[Saved entries]
BEGIN

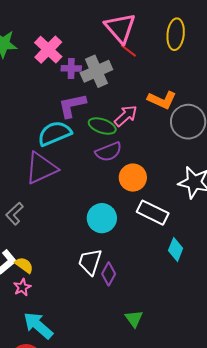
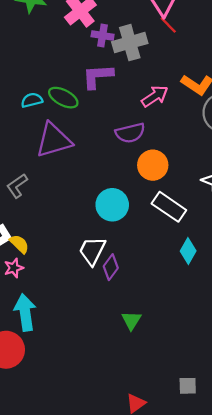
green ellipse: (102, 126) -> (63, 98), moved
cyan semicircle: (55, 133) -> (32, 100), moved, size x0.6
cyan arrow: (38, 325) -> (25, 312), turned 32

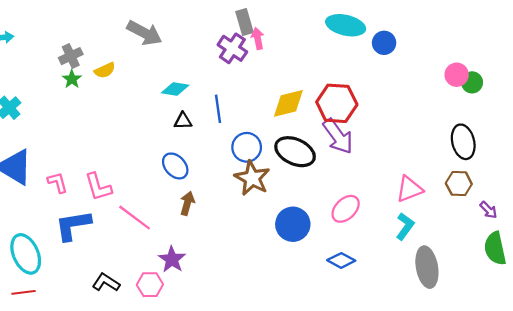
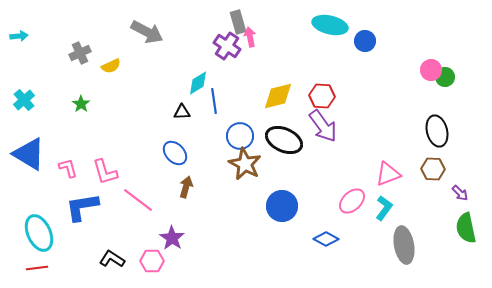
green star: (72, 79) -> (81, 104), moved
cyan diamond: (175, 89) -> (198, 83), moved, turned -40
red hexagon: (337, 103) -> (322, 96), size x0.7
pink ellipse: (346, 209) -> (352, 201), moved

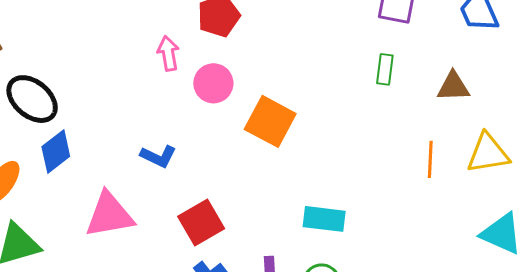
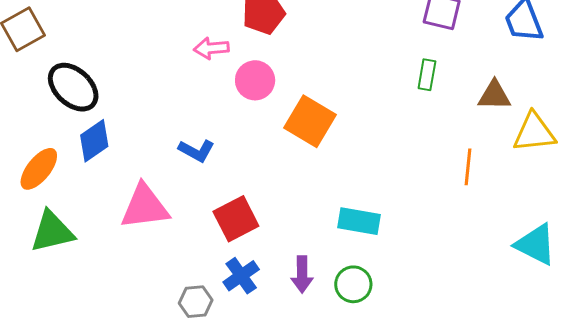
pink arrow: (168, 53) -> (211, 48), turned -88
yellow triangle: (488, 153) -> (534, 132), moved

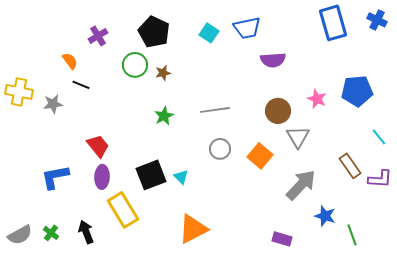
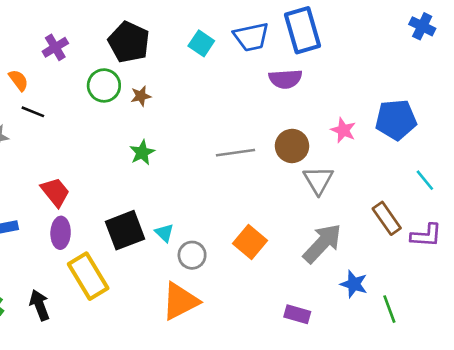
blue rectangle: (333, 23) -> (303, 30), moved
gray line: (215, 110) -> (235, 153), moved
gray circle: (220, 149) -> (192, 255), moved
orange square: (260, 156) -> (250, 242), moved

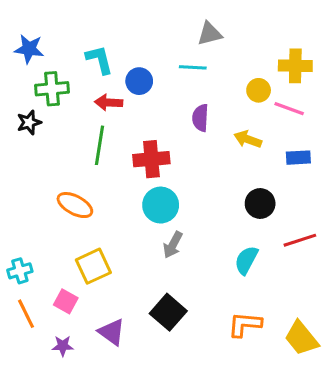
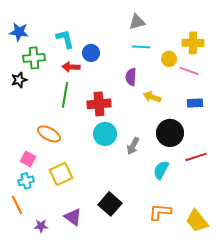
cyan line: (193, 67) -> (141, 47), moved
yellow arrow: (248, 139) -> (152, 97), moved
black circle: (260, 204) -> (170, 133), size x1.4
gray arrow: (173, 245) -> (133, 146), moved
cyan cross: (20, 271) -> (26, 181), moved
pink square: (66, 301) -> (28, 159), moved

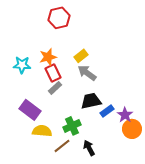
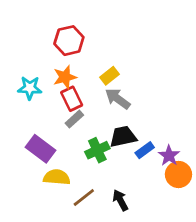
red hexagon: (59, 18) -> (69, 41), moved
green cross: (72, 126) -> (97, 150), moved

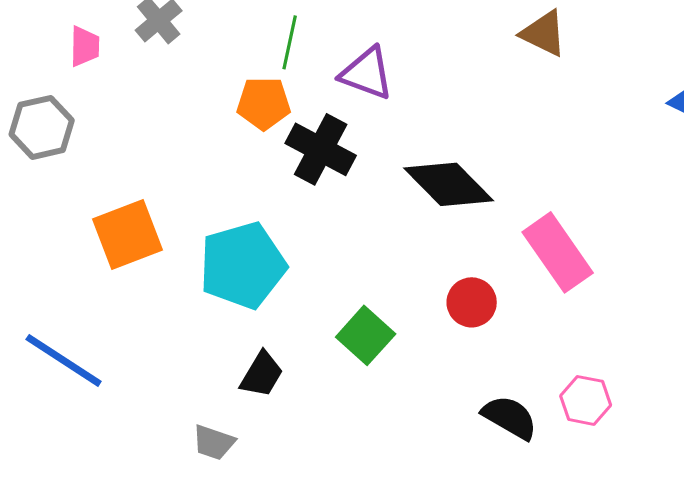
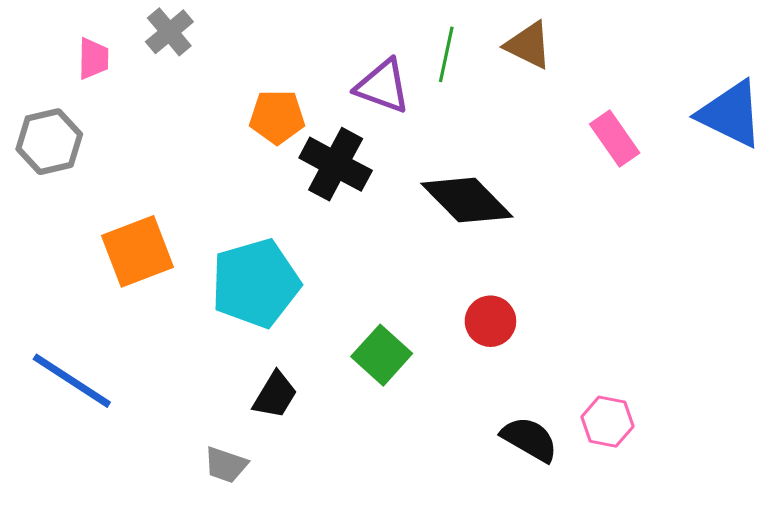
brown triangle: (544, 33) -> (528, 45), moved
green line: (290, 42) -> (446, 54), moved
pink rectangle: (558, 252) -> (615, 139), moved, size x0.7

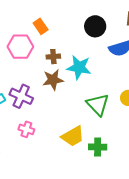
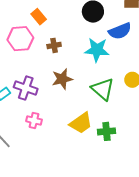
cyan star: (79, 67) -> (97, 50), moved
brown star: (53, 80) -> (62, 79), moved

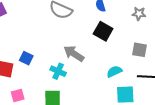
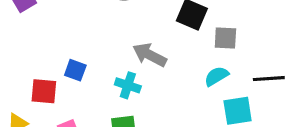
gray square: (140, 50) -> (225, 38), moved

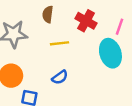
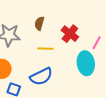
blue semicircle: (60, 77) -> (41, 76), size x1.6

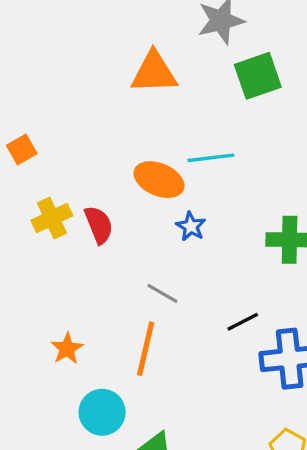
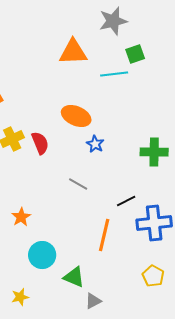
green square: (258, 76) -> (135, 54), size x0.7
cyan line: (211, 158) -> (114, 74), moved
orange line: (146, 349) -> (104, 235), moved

END
BEGIN

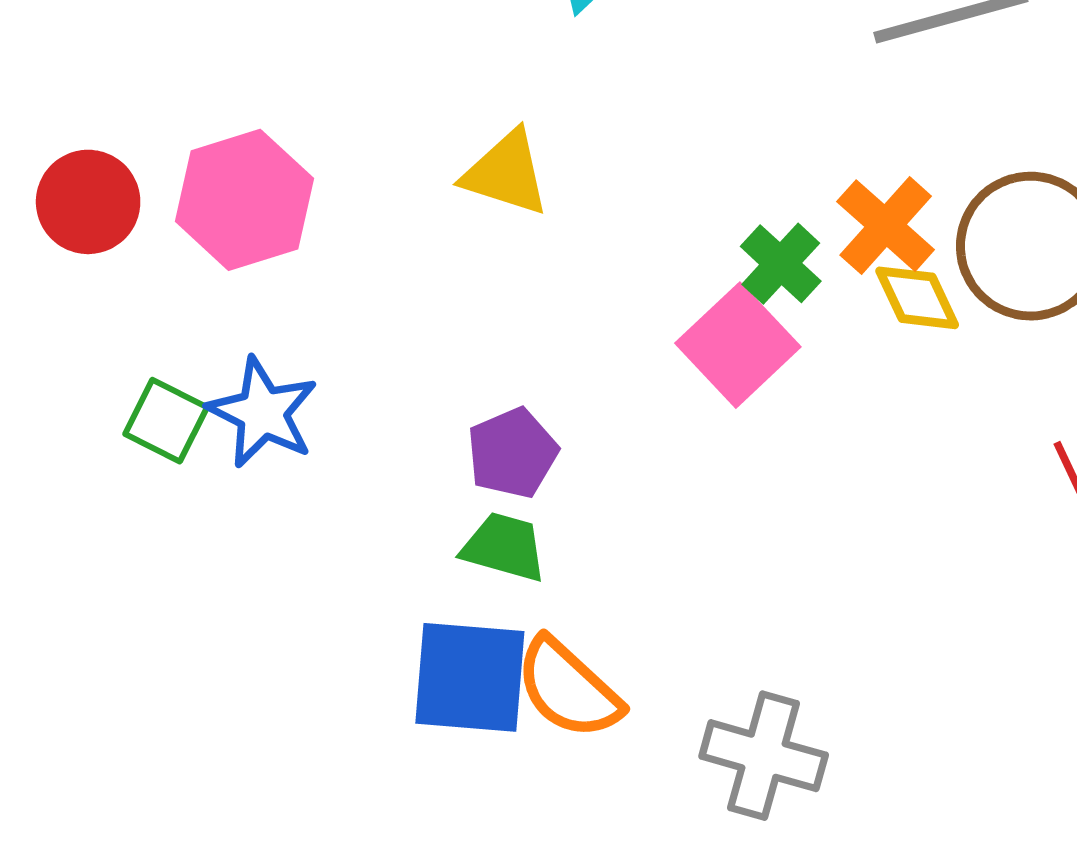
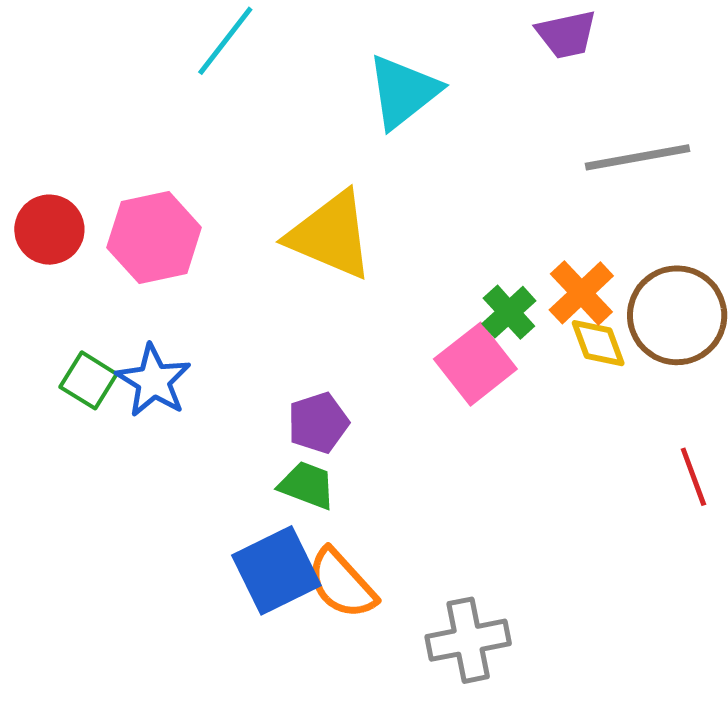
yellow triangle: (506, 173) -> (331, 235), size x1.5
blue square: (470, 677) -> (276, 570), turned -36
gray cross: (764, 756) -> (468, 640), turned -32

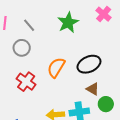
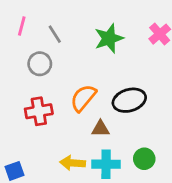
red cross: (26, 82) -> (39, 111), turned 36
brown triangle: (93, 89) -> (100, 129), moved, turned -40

END
BEGIN

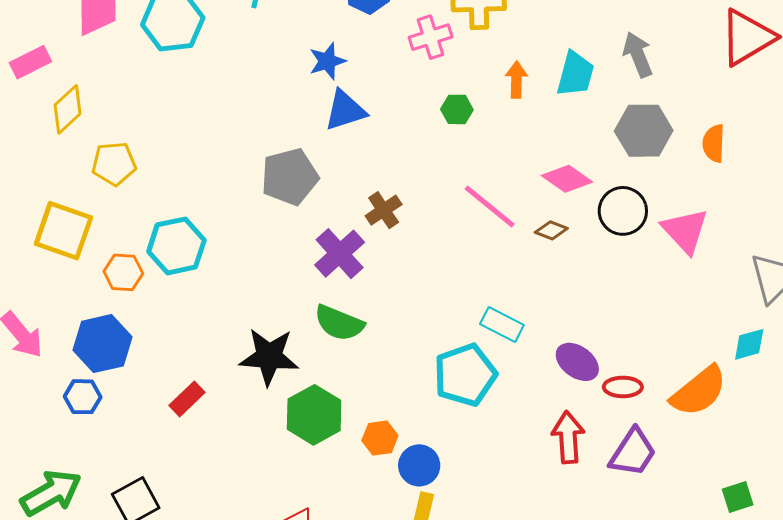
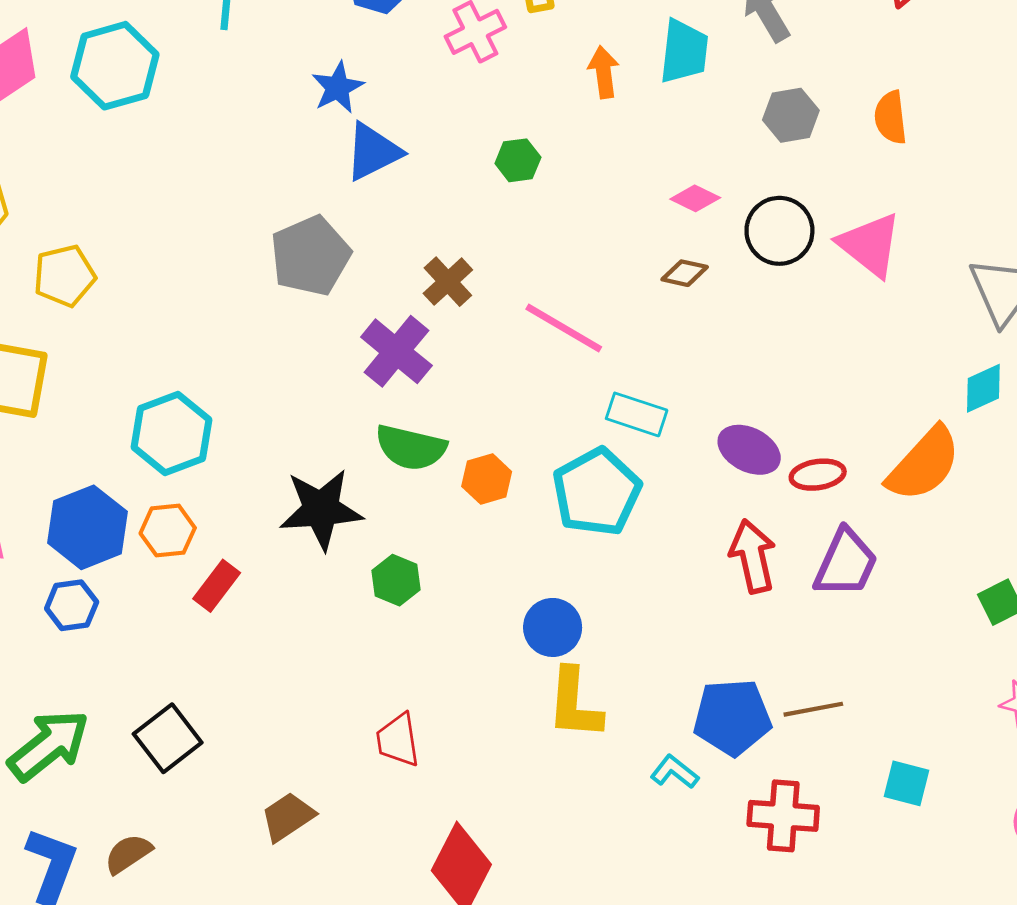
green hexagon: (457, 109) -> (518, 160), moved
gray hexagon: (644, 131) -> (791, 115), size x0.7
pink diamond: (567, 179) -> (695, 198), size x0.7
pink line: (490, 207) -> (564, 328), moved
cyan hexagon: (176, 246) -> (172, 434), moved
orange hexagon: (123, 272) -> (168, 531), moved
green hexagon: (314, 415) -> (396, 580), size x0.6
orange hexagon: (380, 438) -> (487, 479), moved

END

Of the entries listed above, reproduce only the lines starting at the line containing "green square: (258, 76)" and ending at the line containing "orange line: (146, 349) -> (104, 235), moved". Include both, exactly as they stand.

◆ Result of this exercise ◆
green square: (258, 76) -> (135, 54), size x0.7
cyan line: (211, 158) -> (114, 74), moved
orange line: (146, 349) -> (104, 235), moved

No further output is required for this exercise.